-- STUDY MATERIAL follows --
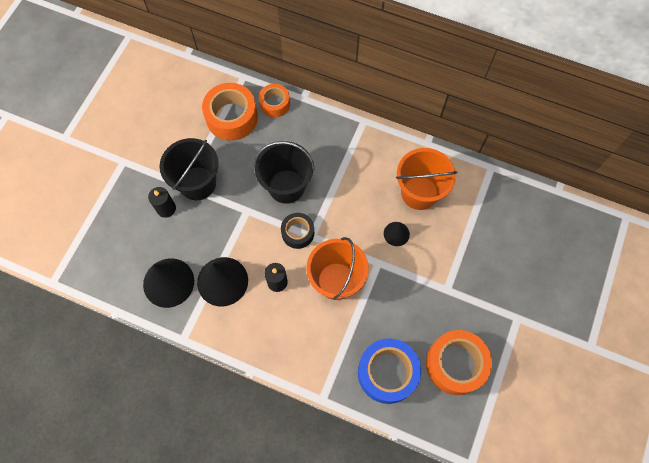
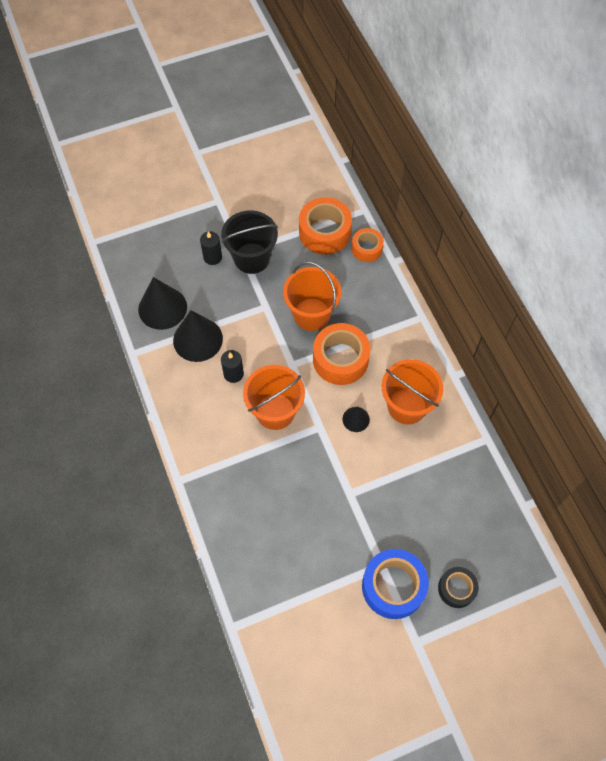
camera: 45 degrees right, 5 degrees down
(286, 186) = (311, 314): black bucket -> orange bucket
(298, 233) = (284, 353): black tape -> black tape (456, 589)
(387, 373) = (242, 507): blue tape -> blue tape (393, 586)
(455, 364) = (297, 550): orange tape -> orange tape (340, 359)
-- STUDY MATERIAL concluded --
-- STUDY MATERIAL follows --
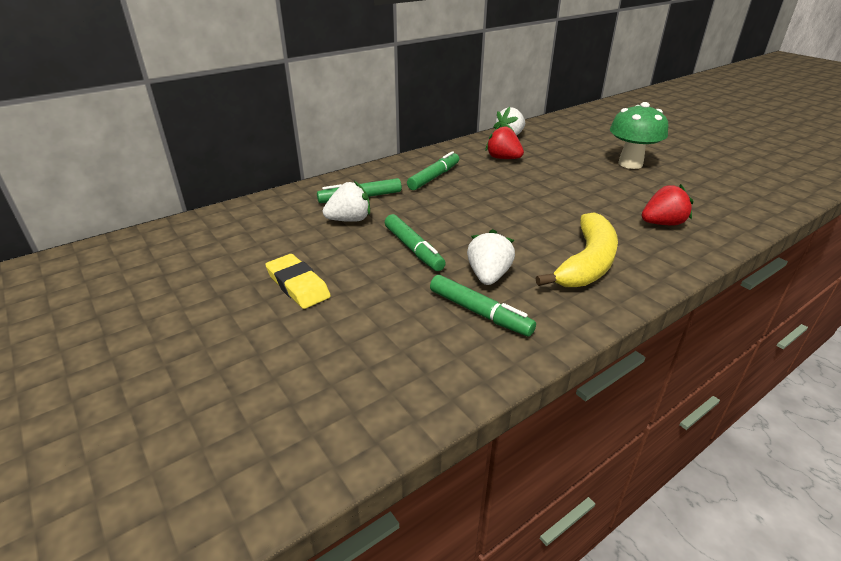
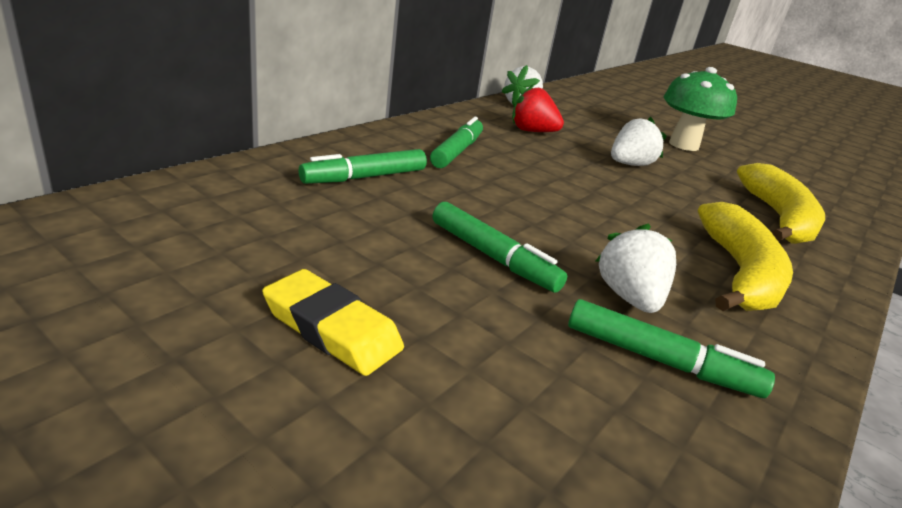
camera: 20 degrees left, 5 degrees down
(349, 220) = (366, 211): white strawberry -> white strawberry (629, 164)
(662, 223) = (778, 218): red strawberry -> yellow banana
-- STUDY MATERIAL concluded --
How many lines in the records hold the string "strawberry"? The number alone is the answer.

2